== Material shown ==
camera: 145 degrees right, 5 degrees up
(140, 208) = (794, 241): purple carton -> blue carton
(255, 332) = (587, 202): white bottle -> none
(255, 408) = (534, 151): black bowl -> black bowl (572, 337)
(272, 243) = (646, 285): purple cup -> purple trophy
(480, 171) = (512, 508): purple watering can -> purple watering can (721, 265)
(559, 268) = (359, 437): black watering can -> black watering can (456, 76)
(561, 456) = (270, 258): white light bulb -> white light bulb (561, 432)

* * *

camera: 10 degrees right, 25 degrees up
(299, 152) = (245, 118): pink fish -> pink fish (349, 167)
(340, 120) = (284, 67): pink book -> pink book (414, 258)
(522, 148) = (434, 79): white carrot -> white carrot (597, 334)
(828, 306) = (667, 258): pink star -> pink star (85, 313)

== Work required ==
Where the listing above has a line with "camera: 145 degrees right, 5 degrees up", start there, and output every line exactly through the line with "(480, 171) = (512, 508): purple", which is also included.

== Exercise output ==
camera: 145 degrees right, 5 degrees up
(140, 208) = (794, 241): purple carton -> blue carton
(255, 332) = (587, 202): white bottle -> none
(255, 408) = (534, 151): black bowl -> black bowl (572, 337)
(272, 243) = (646, 285): purple cup -> purple trophy
(480, 171) = (512, 508): purple watering can -> purple watering can (721, 265)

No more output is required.